→ Short exercise
Count the lines in the rows below that contain the string "kern". Give only the number.
┄┄┄┄┄┄
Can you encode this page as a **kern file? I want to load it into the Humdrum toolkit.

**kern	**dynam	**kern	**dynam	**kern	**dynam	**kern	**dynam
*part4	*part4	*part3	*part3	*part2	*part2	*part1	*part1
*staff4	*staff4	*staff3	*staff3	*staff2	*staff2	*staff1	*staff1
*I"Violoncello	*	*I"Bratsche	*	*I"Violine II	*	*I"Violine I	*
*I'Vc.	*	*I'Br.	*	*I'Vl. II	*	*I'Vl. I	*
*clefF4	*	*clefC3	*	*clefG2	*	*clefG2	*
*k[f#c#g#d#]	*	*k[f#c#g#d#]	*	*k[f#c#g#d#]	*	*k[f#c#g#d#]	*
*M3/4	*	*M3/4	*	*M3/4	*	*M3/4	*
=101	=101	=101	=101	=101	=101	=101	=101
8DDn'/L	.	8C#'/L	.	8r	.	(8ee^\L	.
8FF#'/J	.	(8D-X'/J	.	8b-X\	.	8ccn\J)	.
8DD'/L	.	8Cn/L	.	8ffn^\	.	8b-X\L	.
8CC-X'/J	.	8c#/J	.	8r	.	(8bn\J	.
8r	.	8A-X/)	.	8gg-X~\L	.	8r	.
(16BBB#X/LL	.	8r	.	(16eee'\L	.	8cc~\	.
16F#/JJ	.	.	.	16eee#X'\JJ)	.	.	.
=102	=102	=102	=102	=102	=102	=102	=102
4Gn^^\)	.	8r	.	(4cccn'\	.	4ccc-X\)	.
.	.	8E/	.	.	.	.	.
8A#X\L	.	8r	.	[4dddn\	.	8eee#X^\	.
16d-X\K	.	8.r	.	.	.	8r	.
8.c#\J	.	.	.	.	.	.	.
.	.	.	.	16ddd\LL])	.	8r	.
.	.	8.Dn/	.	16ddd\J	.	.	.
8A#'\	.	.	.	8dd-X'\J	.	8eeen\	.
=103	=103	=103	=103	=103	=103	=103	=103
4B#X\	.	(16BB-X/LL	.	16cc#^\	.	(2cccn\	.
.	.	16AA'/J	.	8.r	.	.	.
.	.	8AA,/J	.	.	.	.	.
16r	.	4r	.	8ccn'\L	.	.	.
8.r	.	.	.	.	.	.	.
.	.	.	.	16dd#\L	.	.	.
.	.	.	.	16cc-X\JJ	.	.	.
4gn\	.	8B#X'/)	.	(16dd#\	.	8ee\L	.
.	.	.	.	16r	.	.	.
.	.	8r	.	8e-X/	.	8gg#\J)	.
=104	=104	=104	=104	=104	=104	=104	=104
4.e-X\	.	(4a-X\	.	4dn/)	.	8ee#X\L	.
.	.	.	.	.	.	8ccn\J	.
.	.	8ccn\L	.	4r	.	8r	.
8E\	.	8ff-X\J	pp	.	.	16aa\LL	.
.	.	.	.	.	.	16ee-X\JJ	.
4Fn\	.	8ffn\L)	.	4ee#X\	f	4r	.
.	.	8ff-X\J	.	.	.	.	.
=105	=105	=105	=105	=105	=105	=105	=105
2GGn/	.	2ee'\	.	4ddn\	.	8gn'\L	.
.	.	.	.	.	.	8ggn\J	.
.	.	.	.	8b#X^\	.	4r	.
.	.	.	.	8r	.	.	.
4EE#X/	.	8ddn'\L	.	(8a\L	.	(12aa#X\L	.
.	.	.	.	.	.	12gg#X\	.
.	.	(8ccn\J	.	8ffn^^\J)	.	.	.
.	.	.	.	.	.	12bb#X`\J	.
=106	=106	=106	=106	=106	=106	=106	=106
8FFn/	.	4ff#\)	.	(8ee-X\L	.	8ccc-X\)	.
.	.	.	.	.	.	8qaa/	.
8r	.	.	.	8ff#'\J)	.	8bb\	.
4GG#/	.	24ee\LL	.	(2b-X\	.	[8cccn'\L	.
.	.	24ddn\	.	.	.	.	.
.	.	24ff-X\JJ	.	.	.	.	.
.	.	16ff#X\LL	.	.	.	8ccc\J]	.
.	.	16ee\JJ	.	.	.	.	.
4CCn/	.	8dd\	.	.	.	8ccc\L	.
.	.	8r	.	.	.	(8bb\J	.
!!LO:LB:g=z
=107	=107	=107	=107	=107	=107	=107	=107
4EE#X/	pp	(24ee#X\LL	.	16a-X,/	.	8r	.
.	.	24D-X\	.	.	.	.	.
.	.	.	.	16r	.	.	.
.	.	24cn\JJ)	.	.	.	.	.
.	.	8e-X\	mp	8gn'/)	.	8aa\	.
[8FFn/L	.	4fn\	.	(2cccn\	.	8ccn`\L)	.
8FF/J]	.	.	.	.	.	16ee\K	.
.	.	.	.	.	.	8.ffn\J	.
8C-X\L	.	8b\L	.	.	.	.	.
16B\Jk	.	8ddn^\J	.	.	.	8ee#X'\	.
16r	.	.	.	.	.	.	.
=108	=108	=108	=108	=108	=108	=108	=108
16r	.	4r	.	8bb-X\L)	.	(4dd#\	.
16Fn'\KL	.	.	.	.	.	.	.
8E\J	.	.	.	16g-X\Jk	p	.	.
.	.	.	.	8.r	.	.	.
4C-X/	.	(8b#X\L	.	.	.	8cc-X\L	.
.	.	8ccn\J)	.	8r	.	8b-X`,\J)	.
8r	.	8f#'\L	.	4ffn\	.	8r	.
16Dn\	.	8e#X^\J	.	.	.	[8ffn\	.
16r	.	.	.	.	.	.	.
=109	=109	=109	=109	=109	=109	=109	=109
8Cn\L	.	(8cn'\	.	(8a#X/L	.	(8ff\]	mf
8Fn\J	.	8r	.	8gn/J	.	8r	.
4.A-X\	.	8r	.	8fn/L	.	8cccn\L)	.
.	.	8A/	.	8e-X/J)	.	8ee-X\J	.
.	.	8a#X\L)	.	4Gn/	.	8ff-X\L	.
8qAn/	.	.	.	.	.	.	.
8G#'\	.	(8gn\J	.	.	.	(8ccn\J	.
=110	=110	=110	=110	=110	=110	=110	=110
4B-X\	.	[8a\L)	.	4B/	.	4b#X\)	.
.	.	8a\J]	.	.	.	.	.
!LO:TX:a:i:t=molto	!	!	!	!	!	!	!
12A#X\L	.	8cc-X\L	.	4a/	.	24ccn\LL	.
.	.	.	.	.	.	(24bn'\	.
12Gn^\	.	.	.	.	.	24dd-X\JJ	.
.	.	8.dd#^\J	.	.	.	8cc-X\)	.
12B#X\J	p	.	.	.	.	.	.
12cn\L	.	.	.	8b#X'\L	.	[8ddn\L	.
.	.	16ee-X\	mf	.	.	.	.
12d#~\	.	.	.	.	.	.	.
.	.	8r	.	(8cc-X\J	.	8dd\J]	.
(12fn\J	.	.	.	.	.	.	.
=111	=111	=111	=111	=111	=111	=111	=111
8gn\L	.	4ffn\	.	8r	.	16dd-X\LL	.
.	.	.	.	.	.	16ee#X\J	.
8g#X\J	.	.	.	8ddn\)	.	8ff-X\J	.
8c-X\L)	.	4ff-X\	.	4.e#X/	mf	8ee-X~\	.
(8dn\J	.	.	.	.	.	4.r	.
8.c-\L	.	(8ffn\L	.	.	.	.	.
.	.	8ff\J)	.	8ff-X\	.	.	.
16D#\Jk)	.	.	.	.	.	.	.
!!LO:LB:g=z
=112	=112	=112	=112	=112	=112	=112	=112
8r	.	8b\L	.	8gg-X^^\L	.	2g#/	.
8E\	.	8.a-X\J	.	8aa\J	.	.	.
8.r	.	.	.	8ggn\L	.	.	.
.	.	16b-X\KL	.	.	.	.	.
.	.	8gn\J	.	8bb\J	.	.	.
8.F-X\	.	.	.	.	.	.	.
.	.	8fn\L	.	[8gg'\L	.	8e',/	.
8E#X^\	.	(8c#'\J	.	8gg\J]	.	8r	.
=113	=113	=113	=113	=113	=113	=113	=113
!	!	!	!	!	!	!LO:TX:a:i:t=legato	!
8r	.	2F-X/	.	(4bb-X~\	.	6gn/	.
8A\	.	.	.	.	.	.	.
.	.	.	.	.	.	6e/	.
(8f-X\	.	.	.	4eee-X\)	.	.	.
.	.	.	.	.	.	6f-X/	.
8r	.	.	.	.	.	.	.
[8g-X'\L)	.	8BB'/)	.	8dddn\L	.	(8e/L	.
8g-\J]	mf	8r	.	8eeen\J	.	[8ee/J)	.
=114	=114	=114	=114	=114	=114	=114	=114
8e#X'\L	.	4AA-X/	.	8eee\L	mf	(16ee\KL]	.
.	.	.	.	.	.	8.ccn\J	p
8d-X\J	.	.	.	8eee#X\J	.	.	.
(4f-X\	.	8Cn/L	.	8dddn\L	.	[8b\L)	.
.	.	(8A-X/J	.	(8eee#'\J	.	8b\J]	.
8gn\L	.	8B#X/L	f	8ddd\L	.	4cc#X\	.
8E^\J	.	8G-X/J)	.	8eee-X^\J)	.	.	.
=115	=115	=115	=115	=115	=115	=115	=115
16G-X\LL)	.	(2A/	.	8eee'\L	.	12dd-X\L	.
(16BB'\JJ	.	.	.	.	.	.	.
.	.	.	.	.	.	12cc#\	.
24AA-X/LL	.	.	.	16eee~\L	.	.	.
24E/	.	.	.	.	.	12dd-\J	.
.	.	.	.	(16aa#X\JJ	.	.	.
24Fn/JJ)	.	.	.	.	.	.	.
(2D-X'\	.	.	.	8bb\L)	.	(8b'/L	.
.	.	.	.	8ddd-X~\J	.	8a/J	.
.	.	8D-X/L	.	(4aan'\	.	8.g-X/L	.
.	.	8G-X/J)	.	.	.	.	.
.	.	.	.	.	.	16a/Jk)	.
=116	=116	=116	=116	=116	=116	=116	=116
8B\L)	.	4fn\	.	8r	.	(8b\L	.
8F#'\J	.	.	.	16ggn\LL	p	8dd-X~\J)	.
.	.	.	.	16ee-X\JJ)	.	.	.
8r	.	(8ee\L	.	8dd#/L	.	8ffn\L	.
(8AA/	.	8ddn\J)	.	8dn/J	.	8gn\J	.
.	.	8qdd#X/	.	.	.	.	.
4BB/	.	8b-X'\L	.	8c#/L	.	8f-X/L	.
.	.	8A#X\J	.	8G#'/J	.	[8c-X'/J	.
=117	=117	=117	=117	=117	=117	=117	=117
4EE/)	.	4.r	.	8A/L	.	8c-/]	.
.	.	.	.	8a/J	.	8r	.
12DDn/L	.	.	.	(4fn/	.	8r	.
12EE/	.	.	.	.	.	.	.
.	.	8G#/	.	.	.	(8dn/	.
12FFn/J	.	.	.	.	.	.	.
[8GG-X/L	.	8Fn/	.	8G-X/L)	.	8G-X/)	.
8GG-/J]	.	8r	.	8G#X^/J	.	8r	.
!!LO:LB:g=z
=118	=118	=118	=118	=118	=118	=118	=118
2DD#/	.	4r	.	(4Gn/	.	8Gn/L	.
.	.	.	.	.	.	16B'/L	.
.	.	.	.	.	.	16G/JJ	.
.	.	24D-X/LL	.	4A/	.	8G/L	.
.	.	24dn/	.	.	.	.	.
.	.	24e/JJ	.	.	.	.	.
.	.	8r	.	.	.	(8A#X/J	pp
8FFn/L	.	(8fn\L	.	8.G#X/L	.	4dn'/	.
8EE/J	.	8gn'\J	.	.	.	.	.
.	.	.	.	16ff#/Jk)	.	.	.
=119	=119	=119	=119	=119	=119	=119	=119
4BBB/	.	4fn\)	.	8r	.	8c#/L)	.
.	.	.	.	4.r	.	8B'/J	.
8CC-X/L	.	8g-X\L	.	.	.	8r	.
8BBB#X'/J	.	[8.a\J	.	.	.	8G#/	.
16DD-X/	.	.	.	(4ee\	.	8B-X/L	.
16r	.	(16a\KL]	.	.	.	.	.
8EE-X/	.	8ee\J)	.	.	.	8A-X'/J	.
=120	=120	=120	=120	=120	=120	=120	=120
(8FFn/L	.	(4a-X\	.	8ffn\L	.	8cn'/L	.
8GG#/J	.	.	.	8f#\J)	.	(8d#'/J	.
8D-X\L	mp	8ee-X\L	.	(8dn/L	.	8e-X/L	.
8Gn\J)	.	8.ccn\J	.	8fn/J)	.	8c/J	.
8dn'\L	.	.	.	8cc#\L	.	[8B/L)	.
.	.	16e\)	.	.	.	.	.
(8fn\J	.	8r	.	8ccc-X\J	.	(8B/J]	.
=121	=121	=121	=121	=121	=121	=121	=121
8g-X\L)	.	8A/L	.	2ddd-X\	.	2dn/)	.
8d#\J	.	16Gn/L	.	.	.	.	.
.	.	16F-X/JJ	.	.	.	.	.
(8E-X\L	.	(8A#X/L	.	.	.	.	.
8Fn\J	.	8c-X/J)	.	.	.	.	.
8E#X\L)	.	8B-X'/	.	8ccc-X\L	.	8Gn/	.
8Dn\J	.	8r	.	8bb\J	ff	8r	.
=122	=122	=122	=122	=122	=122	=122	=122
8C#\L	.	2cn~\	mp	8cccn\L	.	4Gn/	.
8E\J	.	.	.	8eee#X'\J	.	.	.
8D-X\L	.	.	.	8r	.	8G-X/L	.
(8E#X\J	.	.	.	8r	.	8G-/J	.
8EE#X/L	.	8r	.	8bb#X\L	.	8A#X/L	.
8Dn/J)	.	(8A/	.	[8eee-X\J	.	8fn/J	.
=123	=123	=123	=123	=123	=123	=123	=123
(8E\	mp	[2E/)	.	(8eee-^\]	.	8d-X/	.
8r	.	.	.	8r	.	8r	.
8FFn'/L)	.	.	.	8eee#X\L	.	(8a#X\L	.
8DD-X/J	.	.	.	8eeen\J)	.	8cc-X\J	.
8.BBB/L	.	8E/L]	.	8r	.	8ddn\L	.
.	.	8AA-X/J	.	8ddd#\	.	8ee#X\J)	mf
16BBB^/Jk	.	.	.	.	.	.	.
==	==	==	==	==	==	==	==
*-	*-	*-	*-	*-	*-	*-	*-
┄┄┄┄┄┄
→ Exercise result
2